### DATA TO USE:

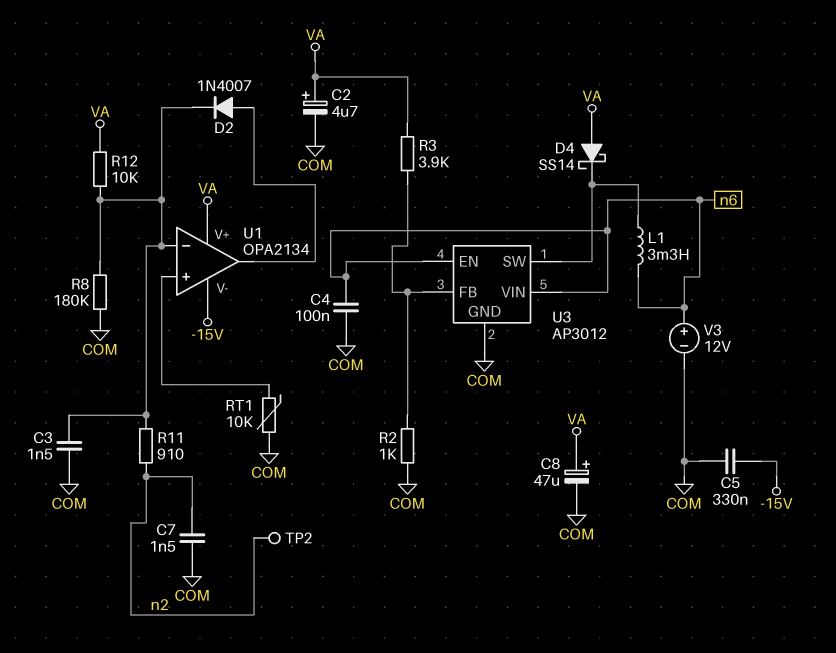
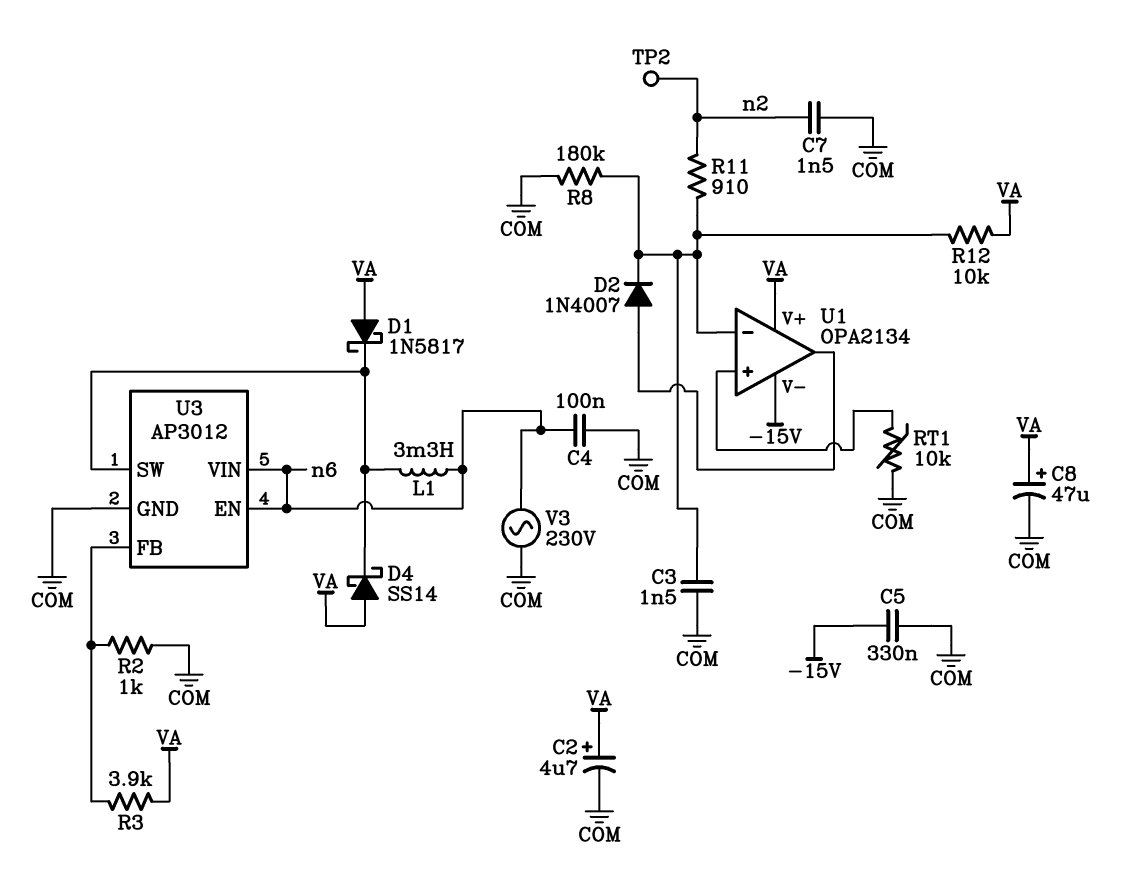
D1: none -> schottky 1N5817 (A VA, K U3/SW)
V3: 12V (plus n6, minus COM) -> AC 230V (COM, n6)

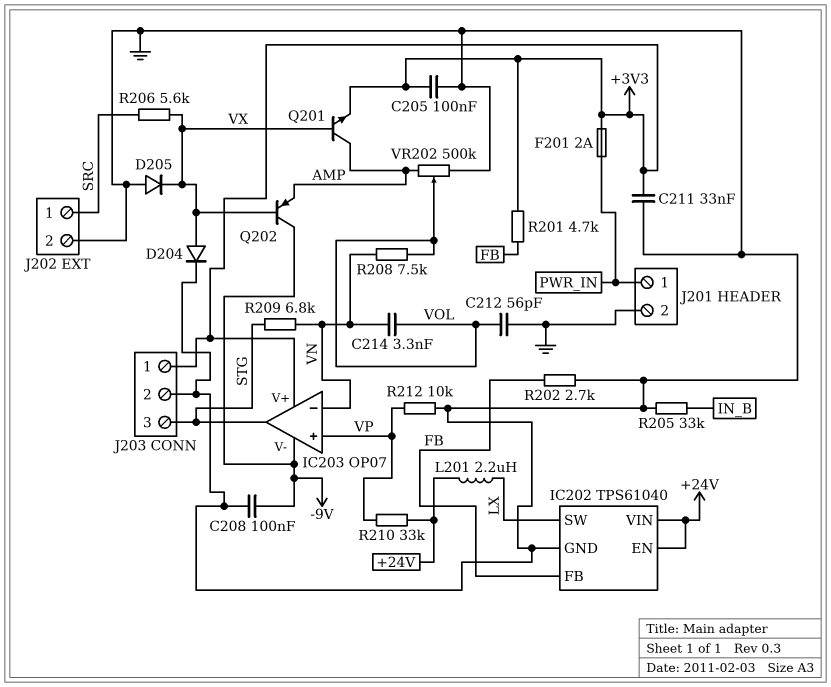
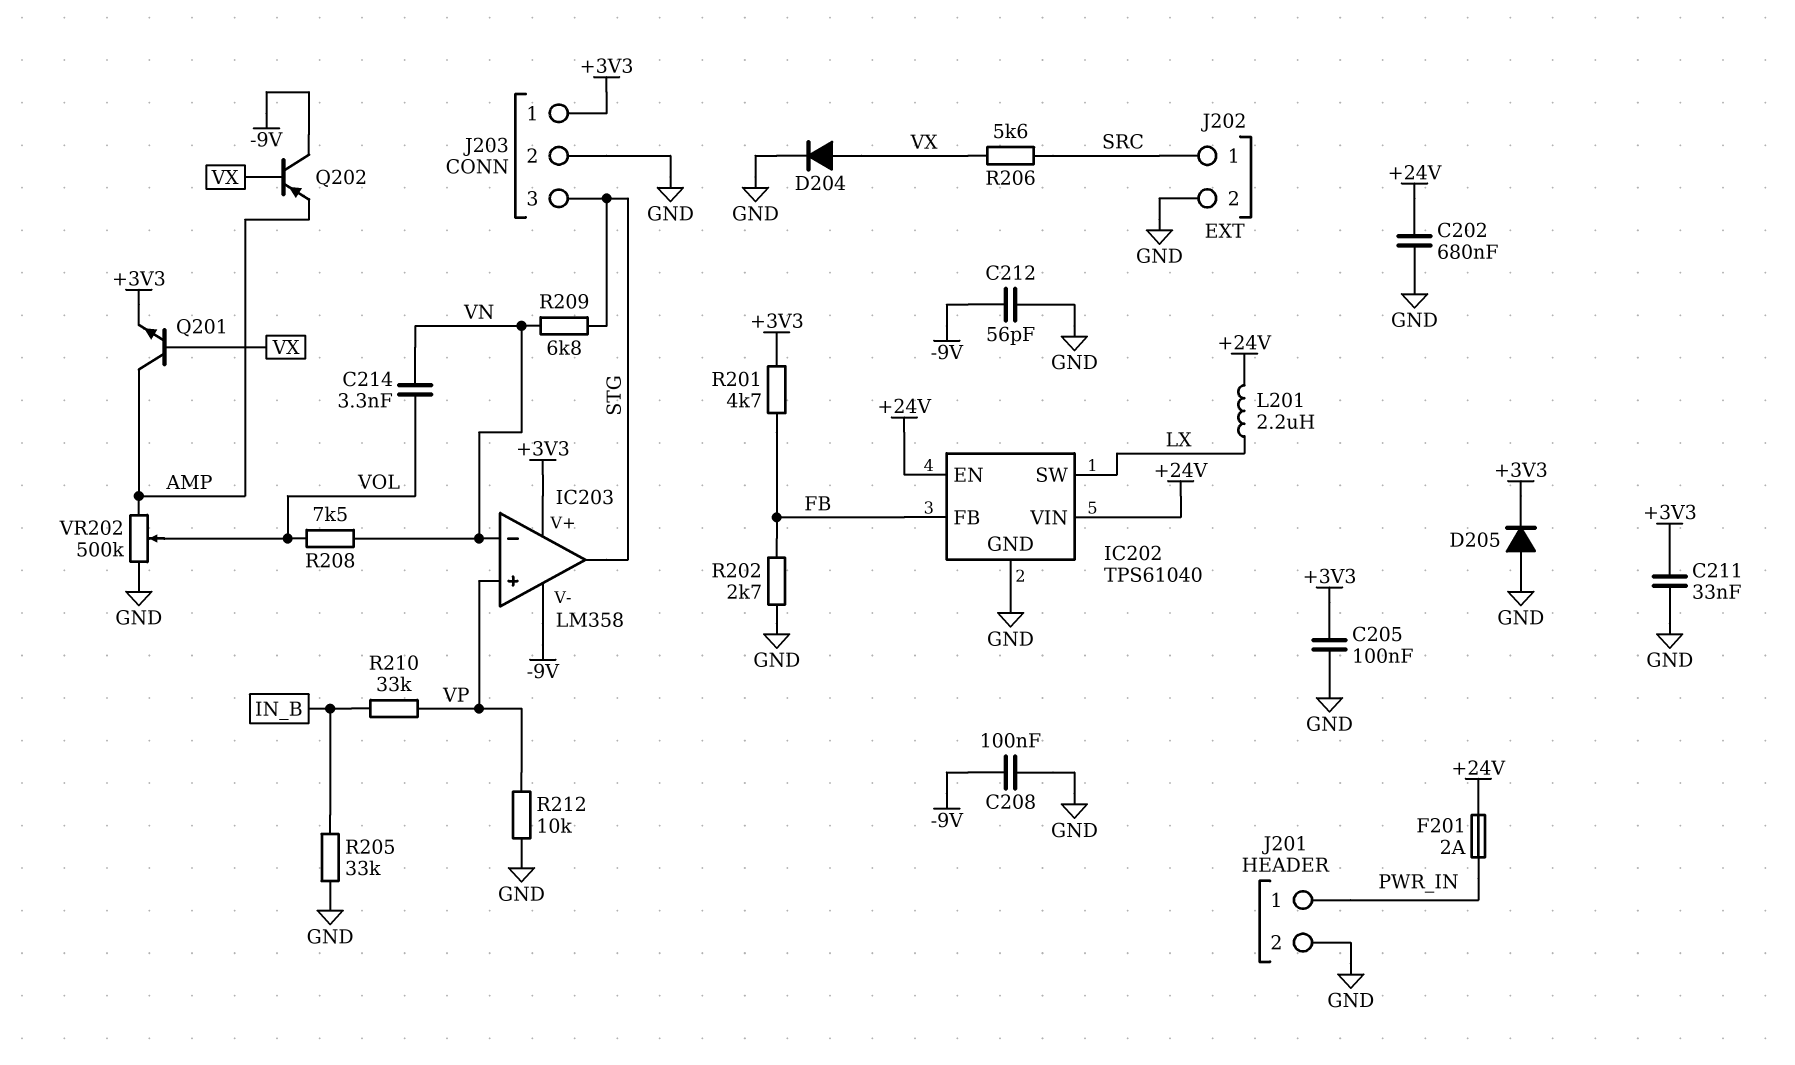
C202: none -> 680nF (+24V, GND)
C212: 56pF (GND, VOL) -> 56pF (-9V, GND)
D205: diode (A GND, K VX) -> diode (A GND, K +3V3)
F201: 2A (+3V3, PWR_IN) -> 2A (+24V, PWR_IN)
IC203: OP07 -> LM358
R210: 33k (+24V, VP) -> 33k (IN_B, VP)

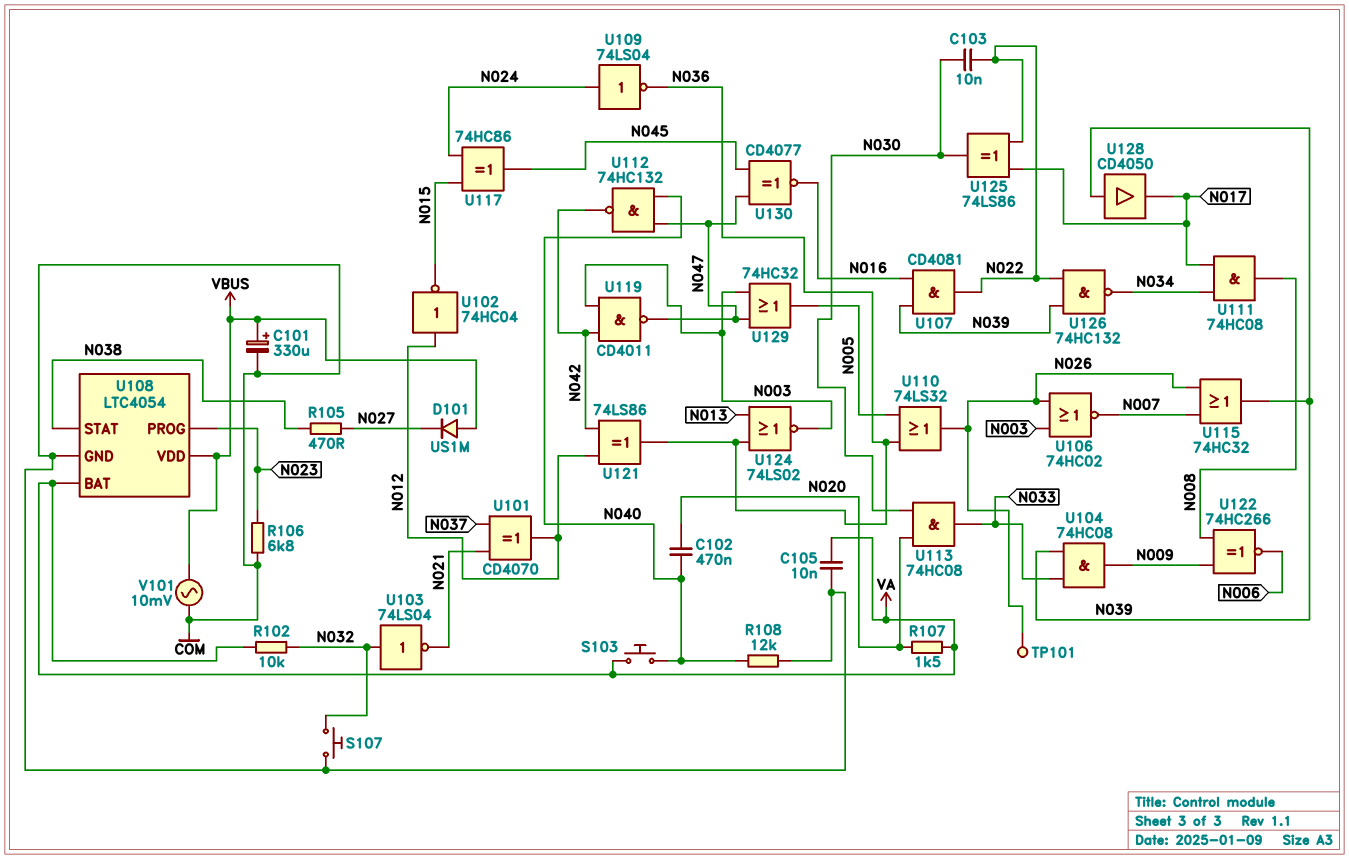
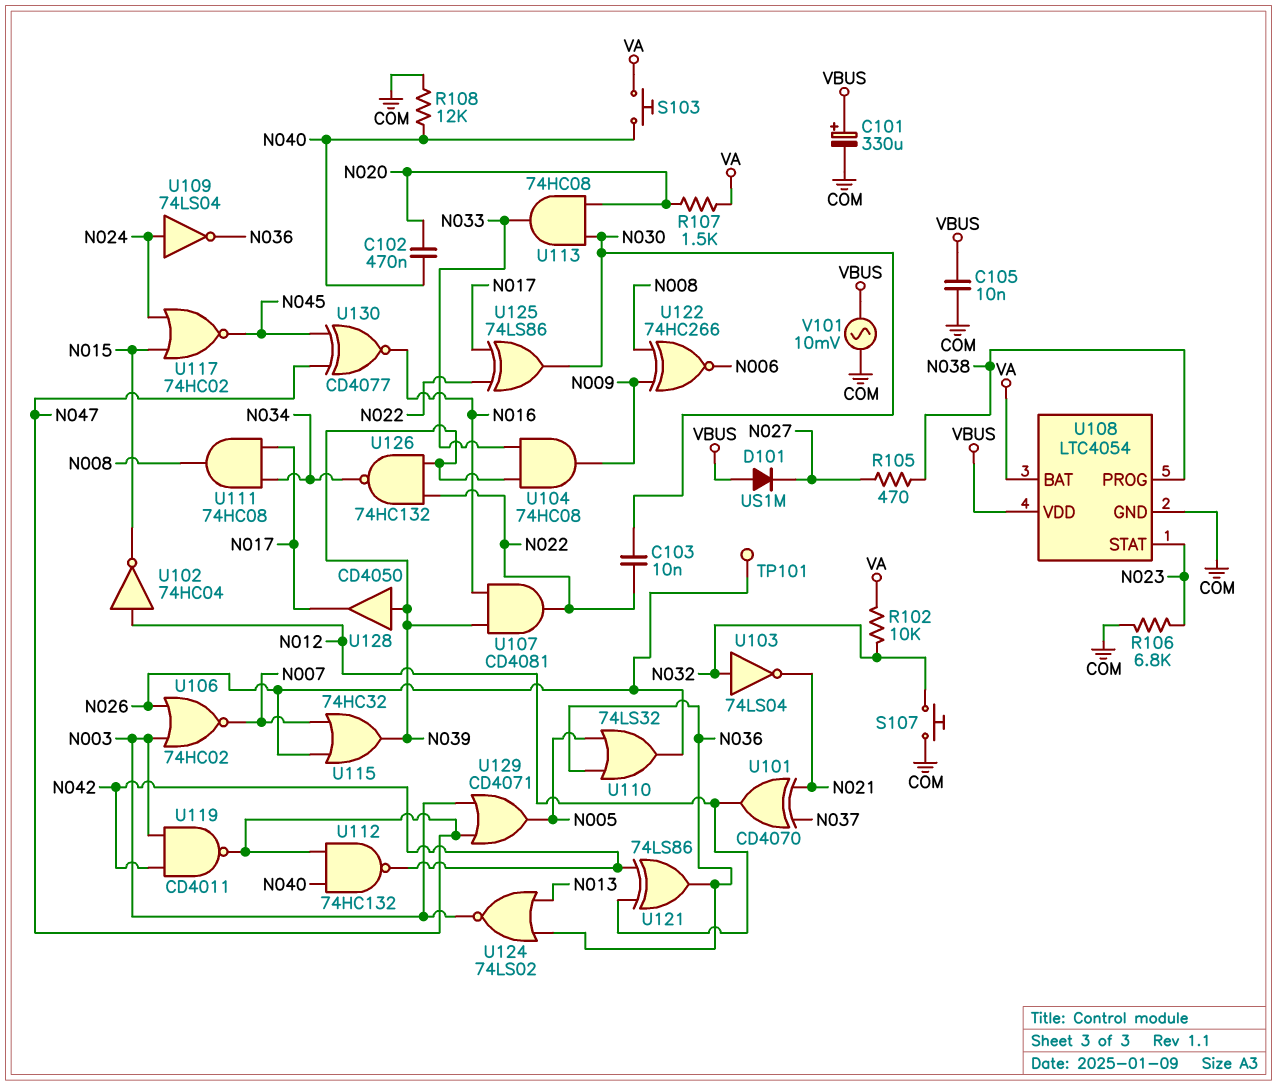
C105: 10nF (COM, VA) -> 10nF (COM, VBUS)
U108 pin PROG: N023 -> N038
U108 pin STAT: N038 -> N023
U117: XOR 74HC86 (in N015, in N024, out N045) -> NOR 74HC02 (in N015, in N024, out N045)
U129: OR 74HC32 (in N003, in N047, out N005) -> OR CD4071 (in N003, in N047, out N005)

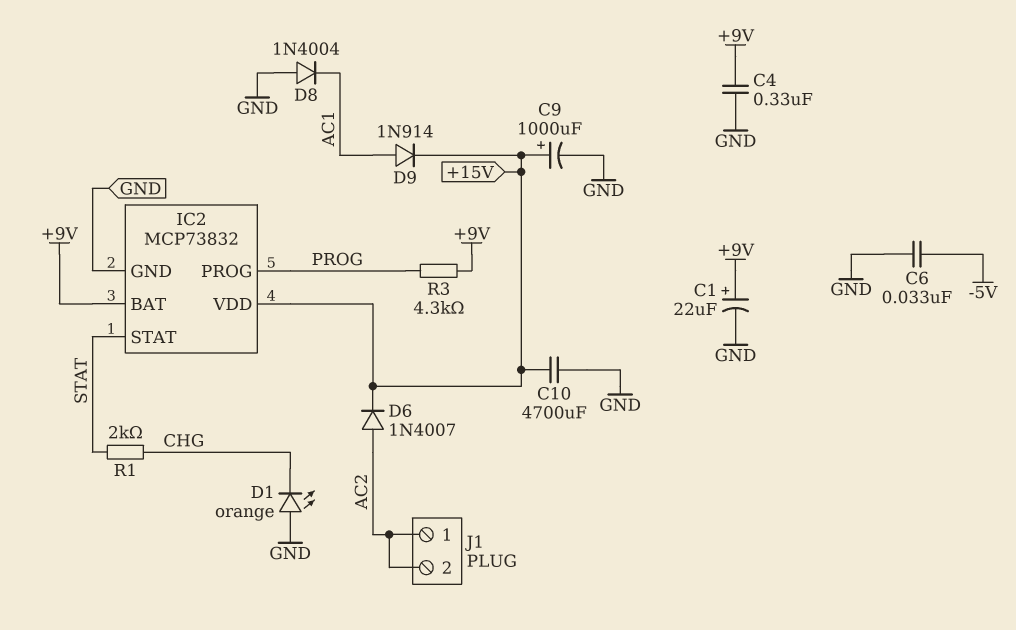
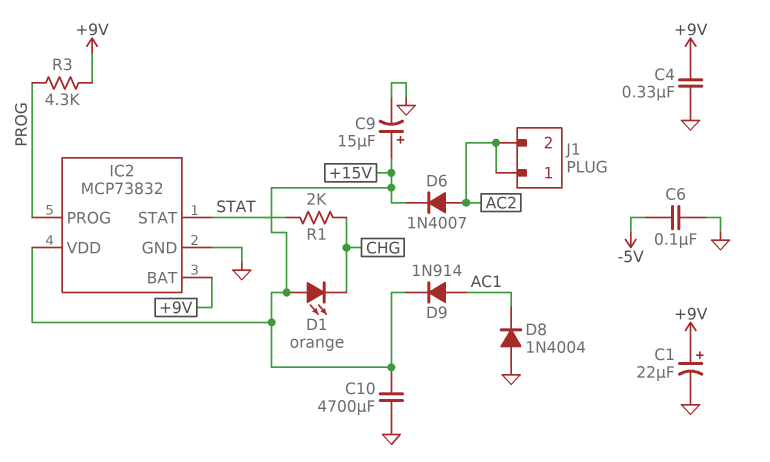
C6: 33nF (-5V, GND) -> 100nF (-5V, GND)
C9: 1000uF (plus +15V, minus GND) -> 15uF (plus +15V, minus GND)
D1: LED orange (A GND, K CHG) -> LED orange (A +15V, K CHG)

### GOAL OF THE EXERCISE:
An exact transcription is needed of the lines from the one with "C202: none -> 680nF (+24V, GND)" to the one with "C9: 1000uF (plus" above, both ends included, with pictures left out.

### TASK RESPONSE:
C202: none -> 680nF (+24V, GND)
C212: 56pF (GND, VOL) -> 56pF (-9V, GND)
D205: diode (A GND, K VX) -> diode (A GND, K +3V3)
F201: 2A (+3V3, PWR_IN) -> 2A (+24V, PWR_IN)
IC203: OP07 -> LM358
R210: 33k (+24V, VP) -> 33k (IN_B, VP)

C105: 10nF (COM, VA) -> 10nF (COM, VBUS)
U108 pin PROG: N023 -> N038
U108 pin STAT: N038 -> N023
U117: XOR 74HC86 (in N015, in N024, out N045) -> NOR 74HC02 (in N015, in N024, out N045)
U129: OR 74HC32 (in N003, in N047, out N005) -> OR CD4071 (in N003, in N047, out N005)

C6: 33nF (-5V, GND) -> 100nF (-5V, GND)
C9: 1000uF (plus +15V, minus GND) -> 15uF (plus +15V, minus GND)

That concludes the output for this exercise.